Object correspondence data
╔══
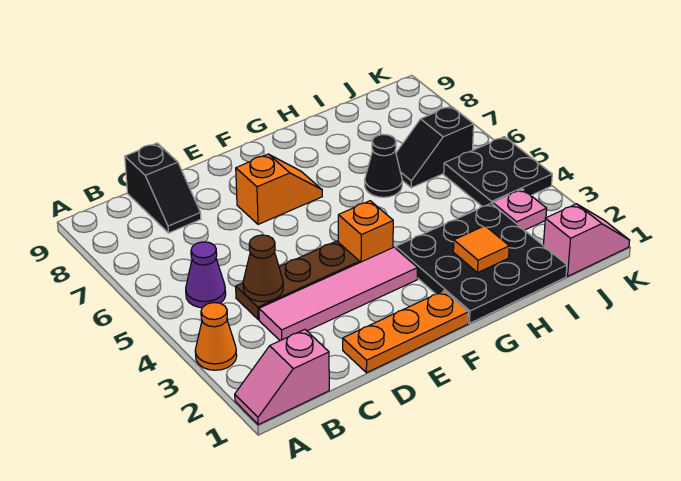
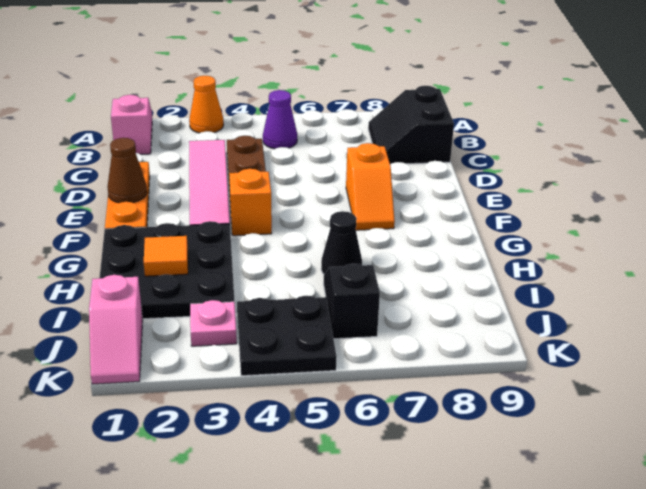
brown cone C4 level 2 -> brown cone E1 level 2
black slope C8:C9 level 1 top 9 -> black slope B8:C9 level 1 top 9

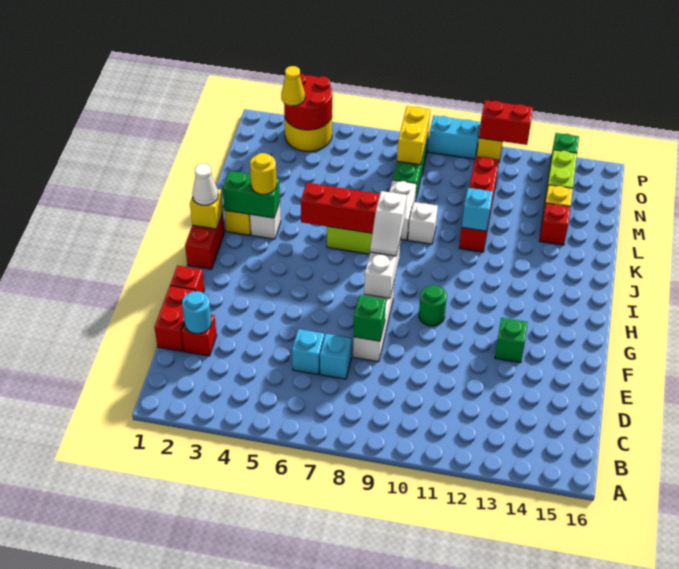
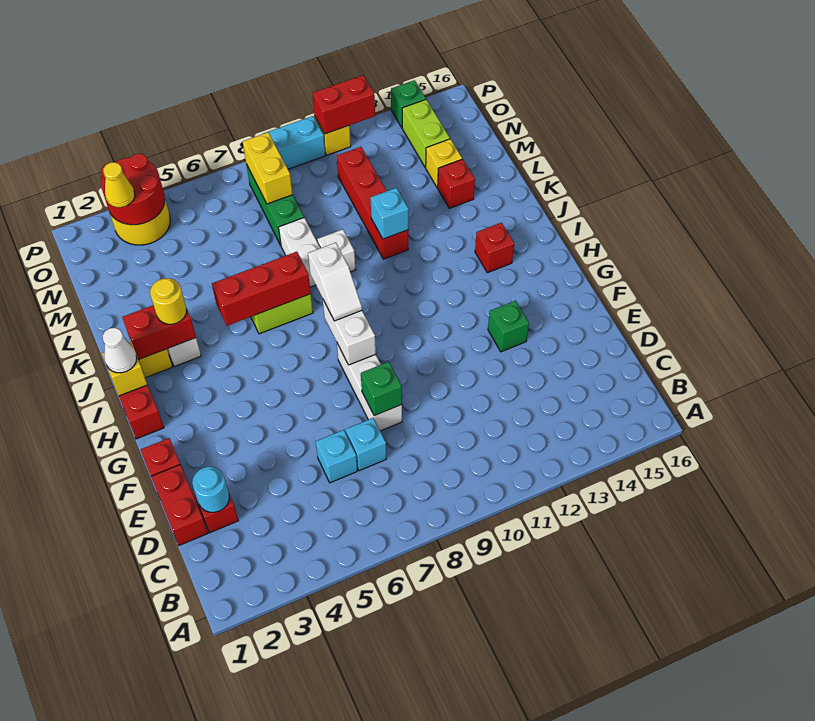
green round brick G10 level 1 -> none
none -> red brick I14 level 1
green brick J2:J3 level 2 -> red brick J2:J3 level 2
╚══
╔══
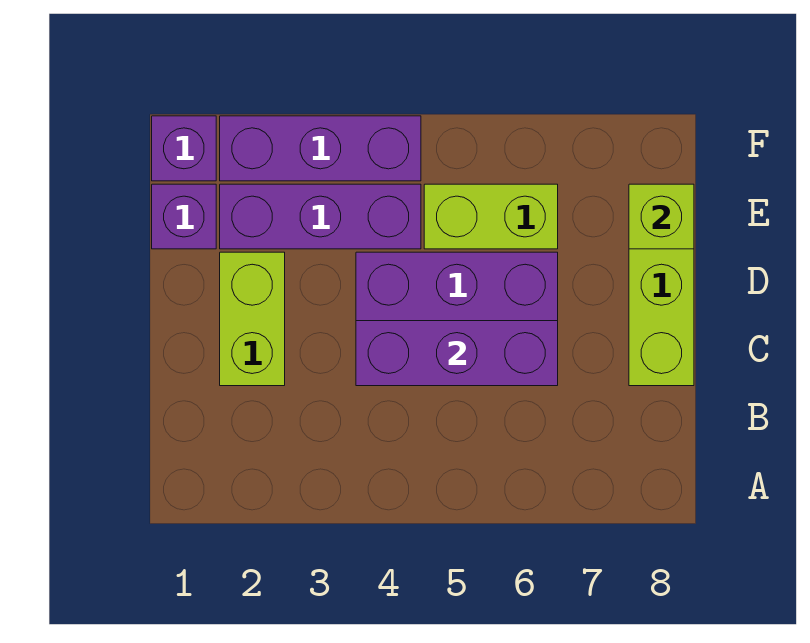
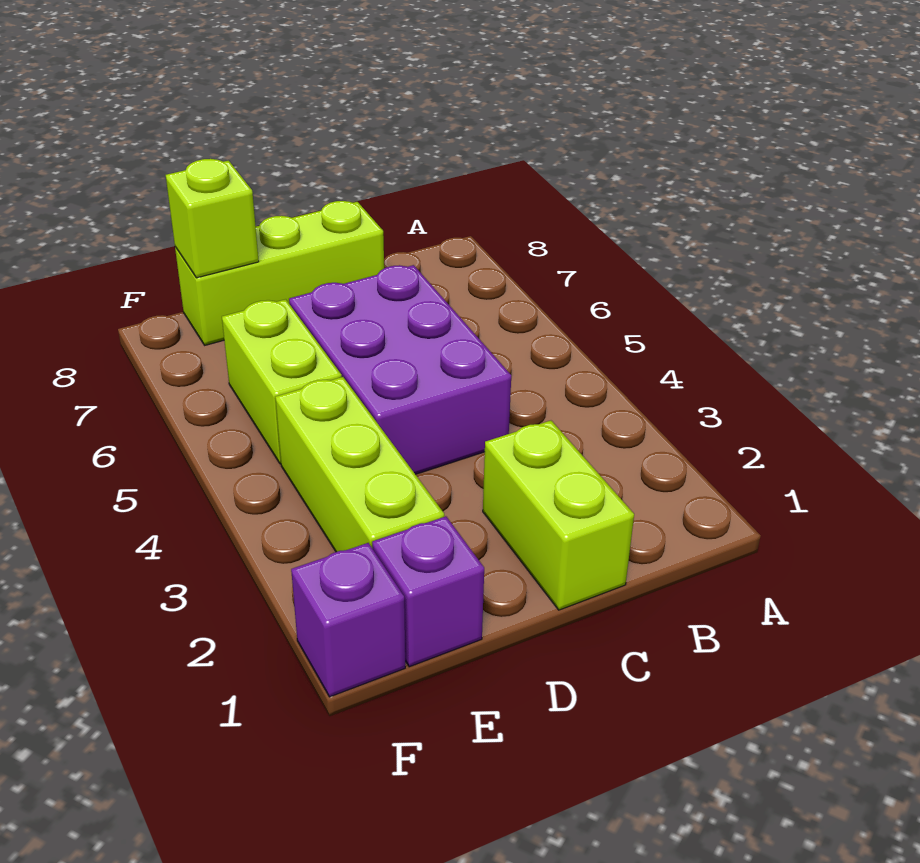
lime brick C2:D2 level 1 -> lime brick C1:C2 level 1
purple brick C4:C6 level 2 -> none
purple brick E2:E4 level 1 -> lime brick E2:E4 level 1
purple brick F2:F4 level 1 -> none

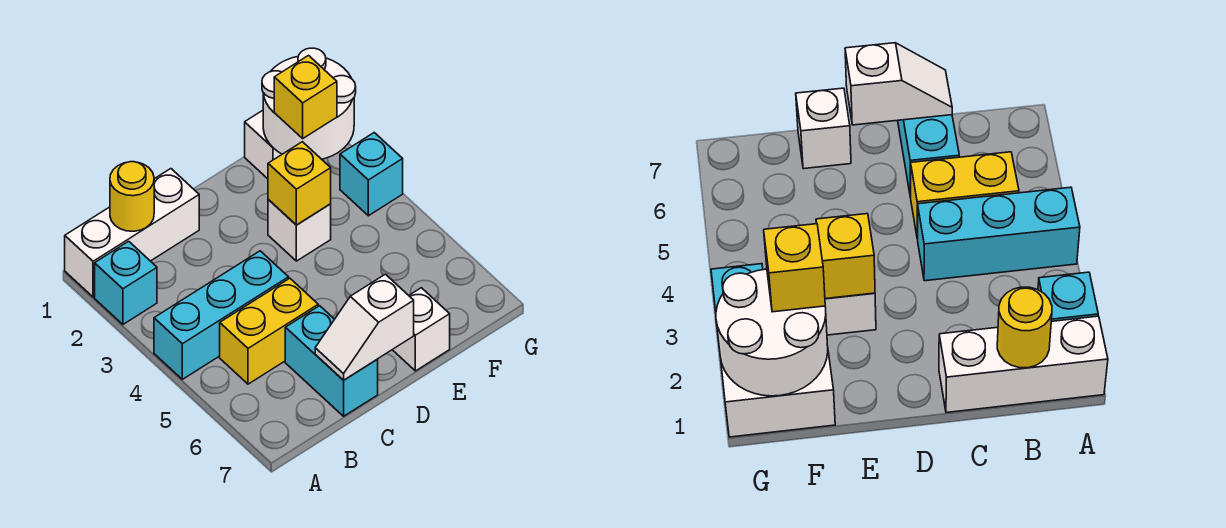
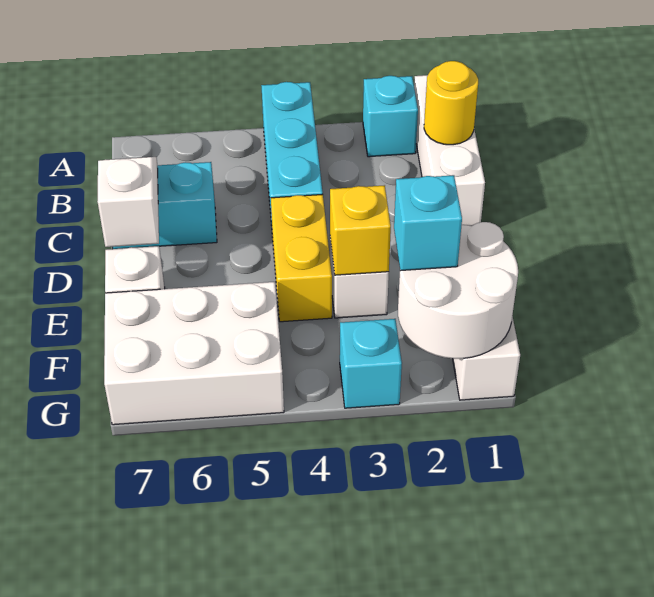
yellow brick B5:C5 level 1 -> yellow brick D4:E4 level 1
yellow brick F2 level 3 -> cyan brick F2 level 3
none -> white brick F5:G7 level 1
╚══
╔══
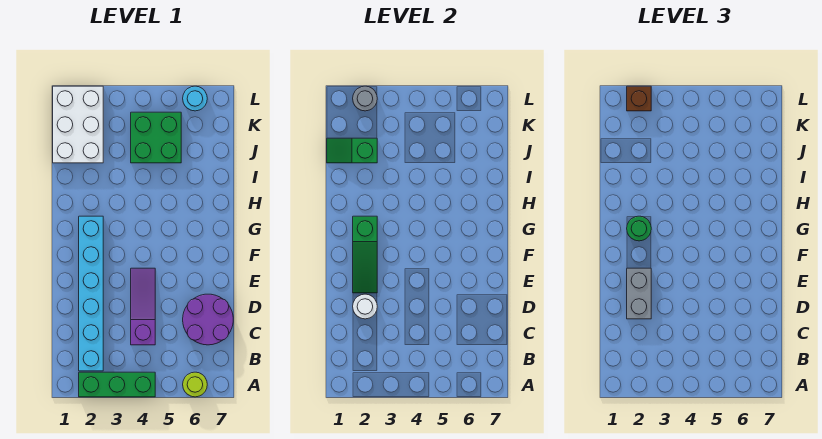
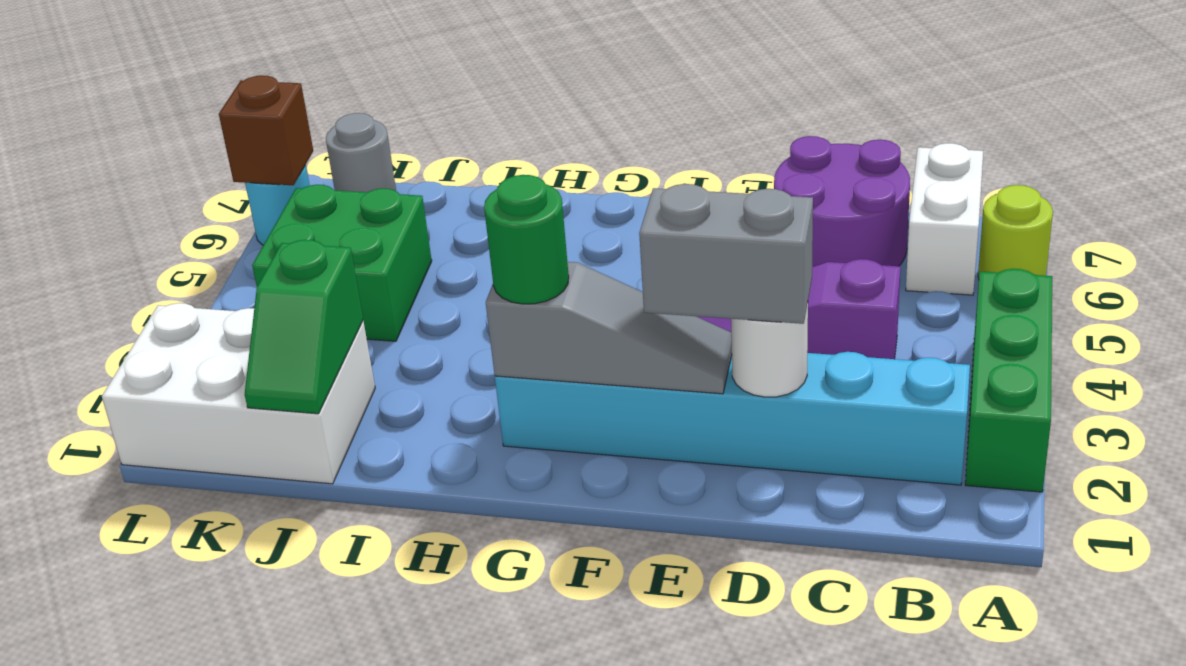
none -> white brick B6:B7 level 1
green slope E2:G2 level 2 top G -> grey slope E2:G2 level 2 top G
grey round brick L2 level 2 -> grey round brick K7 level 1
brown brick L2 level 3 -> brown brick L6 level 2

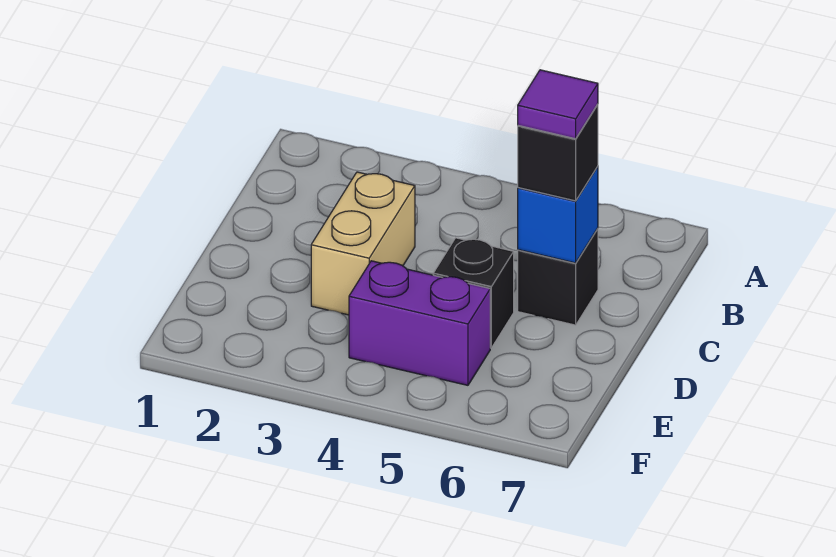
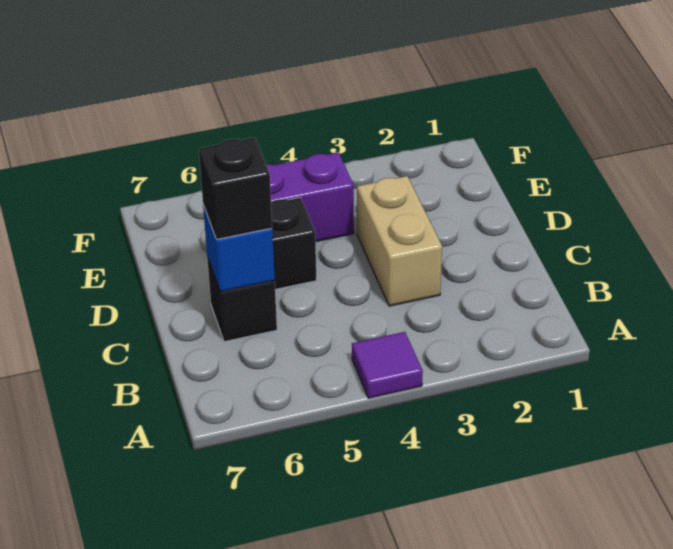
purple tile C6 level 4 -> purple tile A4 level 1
╚══
— YOUR GOAL —
Above are some entries; copy exactly the lines from the line with "purple brick C4:C6 level 2 -> none" through the line with "none -> white brick F5:G7 level 1", both included, but none of the pictures.

— RESPONSE TO THIS TASK —
purple brick C4:C6 level 2 -> none
purple brick E2:E4 level 1 -> lime brick E2:E4 level 1
purple brick F2:F4 level 1 -> none

yellow brick B5:C5 level 1 -> yellow brick D4:E4 level 1
yellow brick F2 level 3 -> cyan brick F2 level 3
none -> white brick F5:G7 level 1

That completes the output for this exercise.